(WHAT IS NEEDED) In the data below, one line contains "purple teddy bear: 1 -> 2" and a later one contains "black ball: 0 -> 3". Print both, with every line between them, exactly and alone.

[[ DATASET RECORDS open ]]

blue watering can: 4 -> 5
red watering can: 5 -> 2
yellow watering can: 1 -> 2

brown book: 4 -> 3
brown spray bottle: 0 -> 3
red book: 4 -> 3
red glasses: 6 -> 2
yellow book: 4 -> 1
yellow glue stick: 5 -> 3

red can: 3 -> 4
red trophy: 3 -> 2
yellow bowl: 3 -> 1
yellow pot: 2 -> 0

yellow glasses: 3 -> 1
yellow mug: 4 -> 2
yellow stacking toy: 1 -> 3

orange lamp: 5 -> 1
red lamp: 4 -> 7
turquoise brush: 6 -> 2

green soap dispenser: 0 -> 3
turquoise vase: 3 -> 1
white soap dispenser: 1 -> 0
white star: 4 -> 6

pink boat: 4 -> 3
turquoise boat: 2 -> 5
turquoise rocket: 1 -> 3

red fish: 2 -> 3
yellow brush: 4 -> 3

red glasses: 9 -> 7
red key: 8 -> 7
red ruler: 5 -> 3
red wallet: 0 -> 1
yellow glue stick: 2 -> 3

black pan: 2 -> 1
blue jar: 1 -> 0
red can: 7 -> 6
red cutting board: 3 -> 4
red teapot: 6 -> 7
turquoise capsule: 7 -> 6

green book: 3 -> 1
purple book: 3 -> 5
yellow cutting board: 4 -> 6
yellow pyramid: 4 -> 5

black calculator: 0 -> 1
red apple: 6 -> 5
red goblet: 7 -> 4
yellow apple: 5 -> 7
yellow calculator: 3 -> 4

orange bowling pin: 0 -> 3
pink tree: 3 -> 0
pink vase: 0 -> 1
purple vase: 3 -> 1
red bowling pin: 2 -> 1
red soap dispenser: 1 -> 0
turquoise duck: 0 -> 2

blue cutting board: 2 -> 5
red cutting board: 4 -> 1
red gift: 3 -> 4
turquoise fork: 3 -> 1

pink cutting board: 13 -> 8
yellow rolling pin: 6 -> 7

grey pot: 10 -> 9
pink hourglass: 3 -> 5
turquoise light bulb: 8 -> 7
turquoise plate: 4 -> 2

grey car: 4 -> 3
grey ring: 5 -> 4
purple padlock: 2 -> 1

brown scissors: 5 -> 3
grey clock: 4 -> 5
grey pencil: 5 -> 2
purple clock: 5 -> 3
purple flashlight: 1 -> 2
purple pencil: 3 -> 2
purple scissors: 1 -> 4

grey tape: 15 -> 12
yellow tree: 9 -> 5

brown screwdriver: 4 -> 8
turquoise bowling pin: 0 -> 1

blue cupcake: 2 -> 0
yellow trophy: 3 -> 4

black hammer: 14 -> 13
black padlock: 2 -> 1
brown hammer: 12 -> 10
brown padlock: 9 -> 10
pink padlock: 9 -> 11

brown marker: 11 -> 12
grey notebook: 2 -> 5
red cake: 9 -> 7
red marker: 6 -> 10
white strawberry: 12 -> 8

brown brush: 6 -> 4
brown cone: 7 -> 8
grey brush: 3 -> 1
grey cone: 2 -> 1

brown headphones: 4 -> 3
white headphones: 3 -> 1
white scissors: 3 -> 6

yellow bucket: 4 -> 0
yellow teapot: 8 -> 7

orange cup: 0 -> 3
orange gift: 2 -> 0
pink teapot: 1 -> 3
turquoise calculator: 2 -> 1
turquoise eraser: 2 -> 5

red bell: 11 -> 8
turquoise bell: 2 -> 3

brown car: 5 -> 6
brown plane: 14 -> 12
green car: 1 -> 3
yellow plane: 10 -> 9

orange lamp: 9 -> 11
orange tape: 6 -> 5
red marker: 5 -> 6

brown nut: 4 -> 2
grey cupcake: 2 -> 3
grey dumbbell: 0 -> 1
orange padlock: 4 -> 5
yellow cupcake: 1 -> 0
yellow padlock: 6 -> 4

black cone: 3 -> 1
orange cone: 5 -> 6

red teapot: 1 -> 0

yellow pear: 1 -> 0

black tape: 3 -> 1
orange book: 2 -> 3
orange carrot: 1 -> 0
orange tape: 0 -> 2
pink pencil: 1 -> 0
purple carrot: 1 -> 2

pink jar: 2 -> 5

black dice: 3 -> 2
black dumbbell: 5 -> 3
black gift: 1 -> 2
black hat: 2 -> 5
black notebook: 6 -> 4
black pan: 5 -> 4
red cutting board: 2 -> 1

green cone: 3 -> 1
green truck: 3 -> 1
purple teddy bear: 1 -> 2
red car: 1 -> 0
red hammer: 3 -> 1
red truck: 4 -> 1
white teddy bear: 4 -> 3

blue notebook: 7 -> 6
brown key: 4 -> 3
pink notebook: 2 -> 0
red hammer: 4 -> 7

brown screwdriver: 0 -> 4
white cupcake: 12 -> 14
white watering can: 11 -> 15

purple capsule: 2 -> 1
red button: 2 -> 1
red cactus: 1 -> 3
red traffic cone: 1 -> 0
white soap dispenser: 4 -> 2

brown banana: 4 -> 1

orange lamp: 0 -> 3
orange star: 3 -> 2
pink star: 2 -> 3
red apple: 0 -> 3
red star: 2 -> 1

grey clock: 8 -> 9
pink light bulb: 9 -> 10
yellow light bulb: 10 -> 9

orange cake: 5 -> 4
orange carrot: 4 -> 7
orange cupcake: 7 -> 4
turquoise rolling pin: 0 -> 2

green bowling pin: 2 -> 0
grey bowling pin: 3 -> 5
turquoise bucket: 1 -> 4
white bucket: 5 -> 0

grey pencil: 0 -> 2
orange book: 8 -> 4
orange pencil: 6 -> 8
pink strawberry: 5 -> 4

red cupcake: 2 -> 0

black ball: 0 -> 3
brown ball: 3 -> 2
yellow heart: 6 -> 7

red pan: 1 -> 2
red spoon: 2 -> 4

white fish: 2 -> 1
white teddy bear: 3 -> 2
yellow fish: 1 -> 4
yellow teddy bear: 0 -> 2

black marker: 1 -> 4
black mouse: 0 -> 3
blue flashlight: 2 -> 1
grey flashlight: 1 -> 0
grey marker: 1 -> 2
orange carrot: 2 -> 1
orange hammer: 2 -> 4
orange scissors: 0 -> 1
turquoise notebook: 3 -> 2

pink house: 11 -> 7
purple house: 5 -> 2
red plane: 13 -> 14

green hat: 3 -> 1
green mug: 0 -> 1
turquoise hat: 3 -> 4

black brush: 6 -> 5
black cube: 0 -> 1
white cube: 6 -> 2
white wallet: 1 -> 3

[[ DATASET RECORDS closed ]]

(THE COMPLETED TASK)
purple teddy bear: 1 -> 2
red car: 1 -> 0
red hammer: 3 -> 1
red truck: 4 -> 1
white teddy bear: 4 -> 3

blue notebook: 7 -> 6
brown key: 4 -> 3
pink notebook: 2 -> 0
red hammer: 4 -> 7

brown screwdriver: 0 -> 4
white cupcake: 12 -> 14
white watering can: 11 -> 15

purple capsule: 2 -> 1
red button: 2 -> 1
red cactus: 1 -> 3
red traffic cone: 1 -> 0
white soap dispenser: 4 -> 2

brown banana: 4 -> 1

orange lamp: 0 -> 3
orange star: 3 -> 2
pink star: 2 -> 3
red apple: 0 -> 3
red star: 2 -> 1

grey clock: 8 -> 9
pink light bulb: 9 -> 10
yellow light bulb: 10 -> 9

orange cake: 5 -> 4
orange carrot: 4 -> 7
orange cupcake: 7 -> 4
turquoise rolling pin: 0 -> 2

green bowling pin: 2 -> 0
grey bowling pin: 3 -> 5
turquoise bucket: 1 -> 4
white bucket: 5 -> 0

grey pencil: 0 -> 2
orange book: 8 -> 4
orange pencil: 6 -> 8
pink strawberry: 5 -> 4

red cupcake: 2 -> 0

black ball: 0 -> 3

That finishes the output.